━━━━━ Information supplied
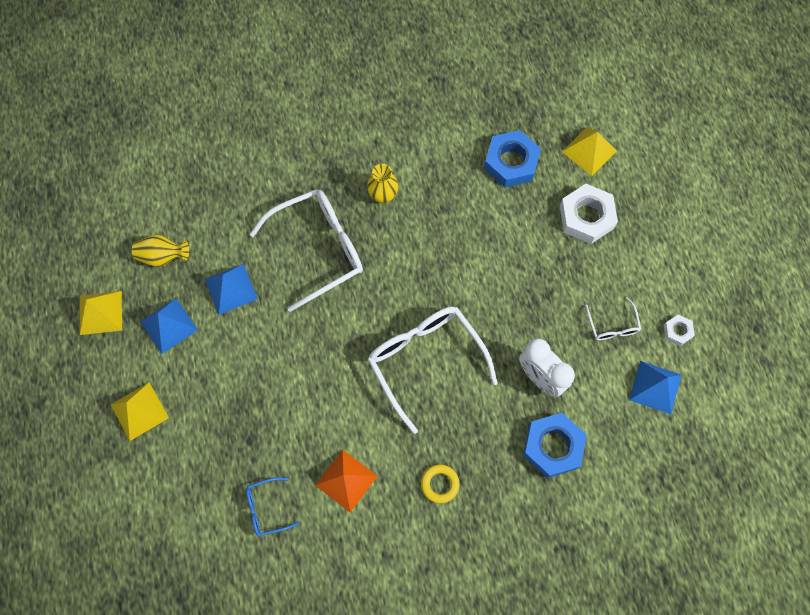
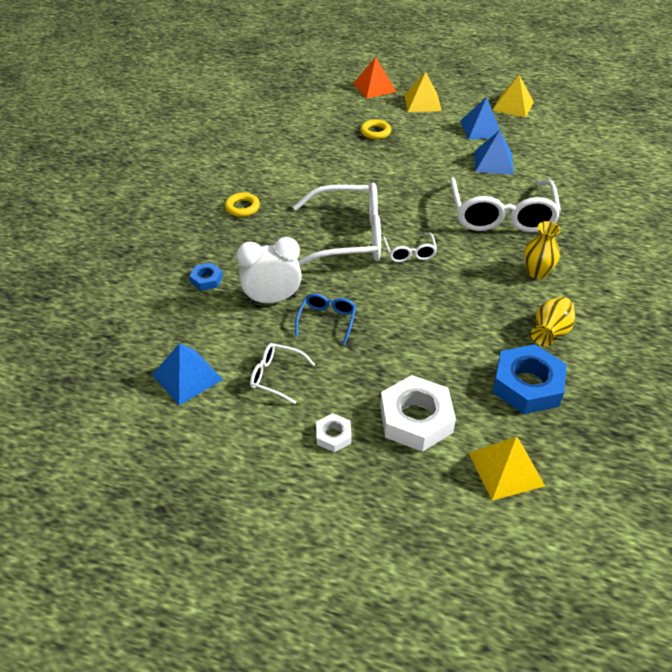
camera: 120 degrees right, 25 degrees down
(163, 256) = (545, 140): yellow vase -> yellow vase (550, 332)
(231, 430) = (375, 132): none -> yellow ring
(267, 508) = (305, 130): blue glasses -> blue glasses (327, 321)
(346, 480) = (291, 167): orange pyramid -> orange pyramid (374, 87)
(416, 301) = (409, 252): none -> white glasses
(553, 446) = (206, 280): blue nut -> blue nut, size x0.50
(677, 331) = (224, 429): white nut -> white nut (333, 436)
━━━━━━━━━━
━━━━━ Information supplied
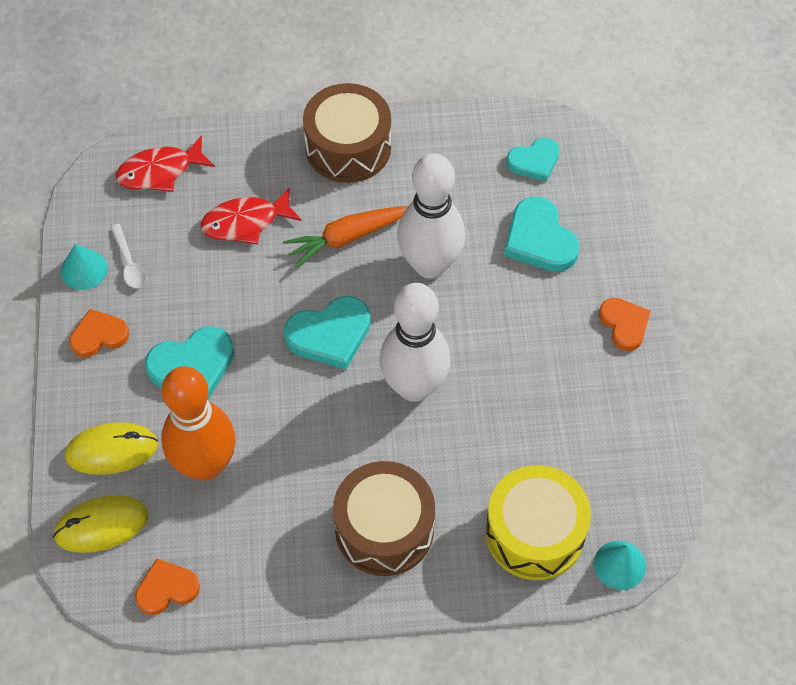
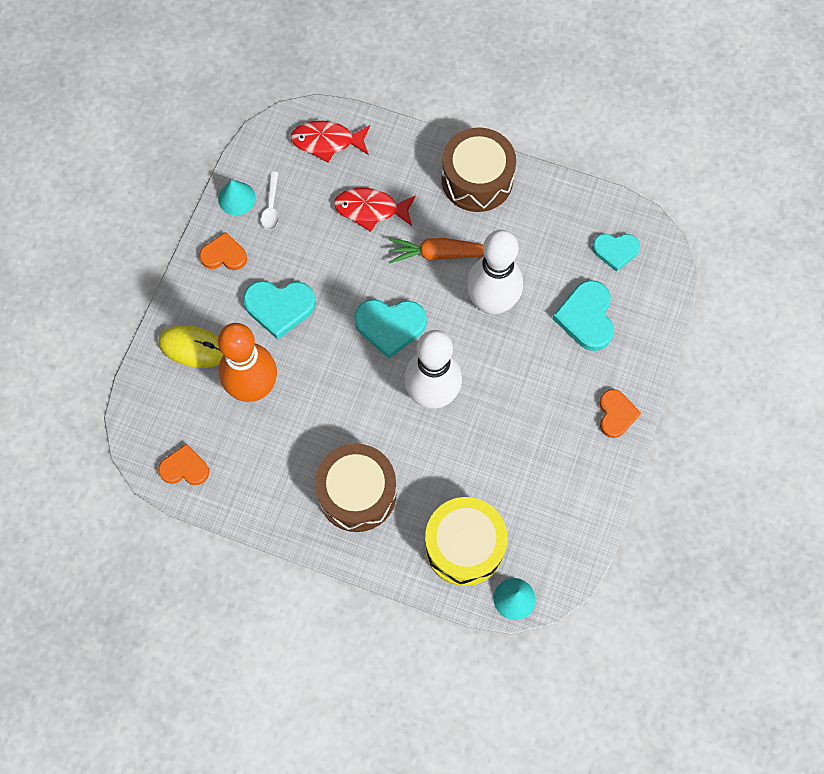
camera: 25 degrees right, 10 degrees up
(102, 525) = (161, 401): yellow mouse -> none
━━━━━━━━━━
Exercise aim: Only those lines of the entries above that run from the line containing "camera: 120 degrees right, 25 degrees down" to the line containing "(346, 480) = (291, 167): orange", both included, should be transcribed exactly.

Answer to this task:
camera: 120 degrees right, 25 degrees down
(163, 256) = (545, 140): yellow vase -> yellow vase (550, 332)
(231, 430) = (375, 132): none -> yellow ring
(267, 508) = (305, 130): blue glasses -> blue glasses (327, 321)
(346, 480) = (291, 167): orange pyramid -> orange pyramid (374, 87)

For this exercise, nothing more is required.